:: Task details ::
Below is a listing to repeat exactly, with its pictures left out.

:: Provided entries ::

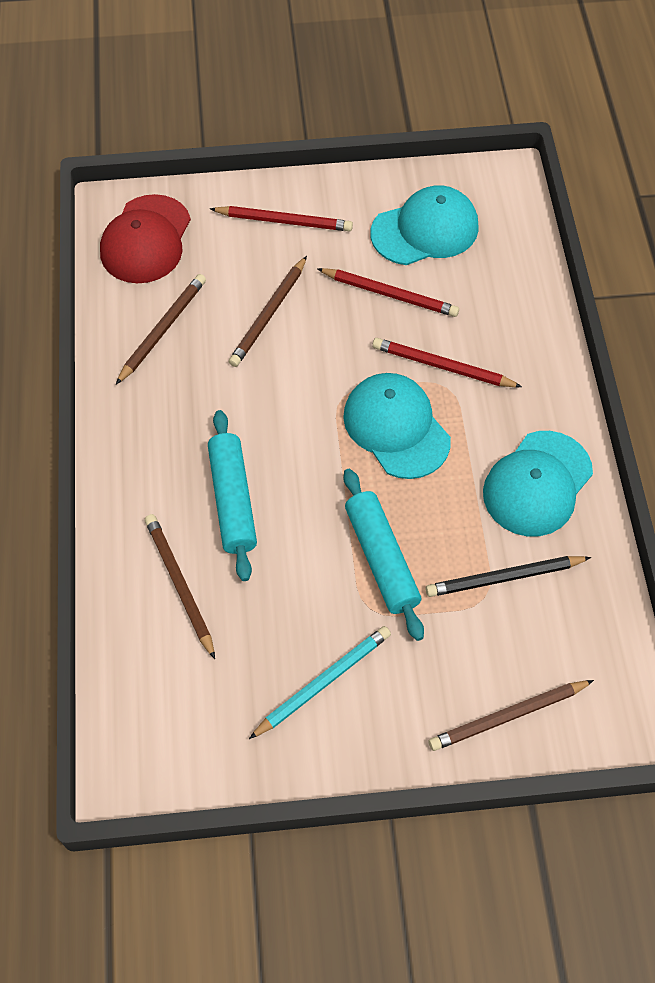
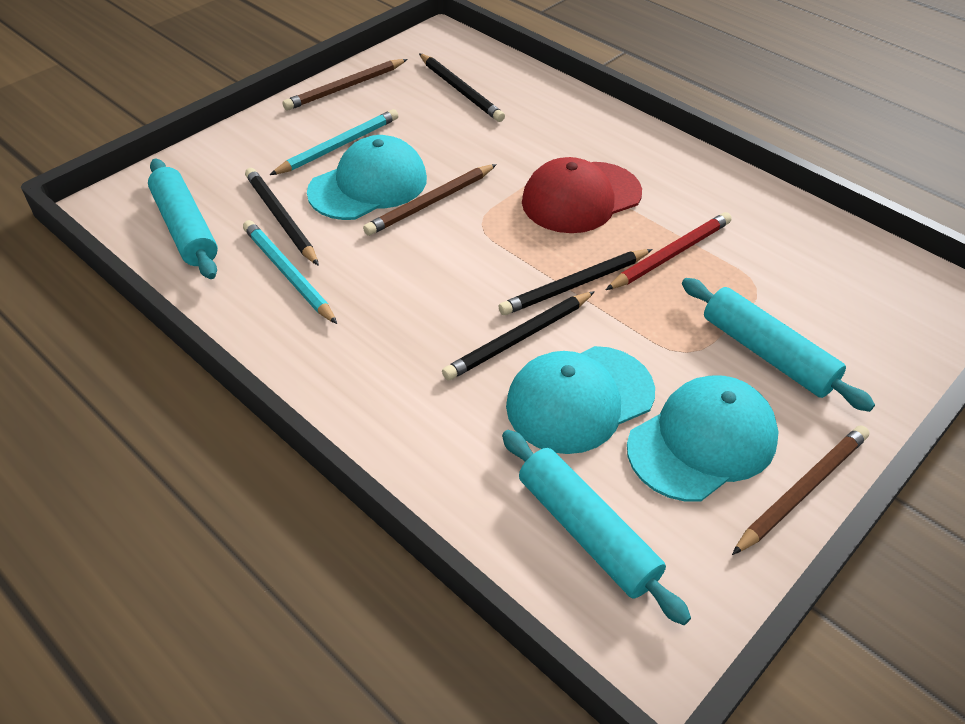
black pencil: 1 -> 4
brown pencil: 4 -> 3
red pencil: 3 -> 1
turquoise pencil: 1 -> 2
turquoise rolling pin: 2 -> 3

:: Task solution ::
black pencil: 1 -> 4
brown pencil: 4 -> 3
red pencil: 3 -> 1
turquoise pencil: 1 -> 2
turquoise rolling pin: 2 -> 3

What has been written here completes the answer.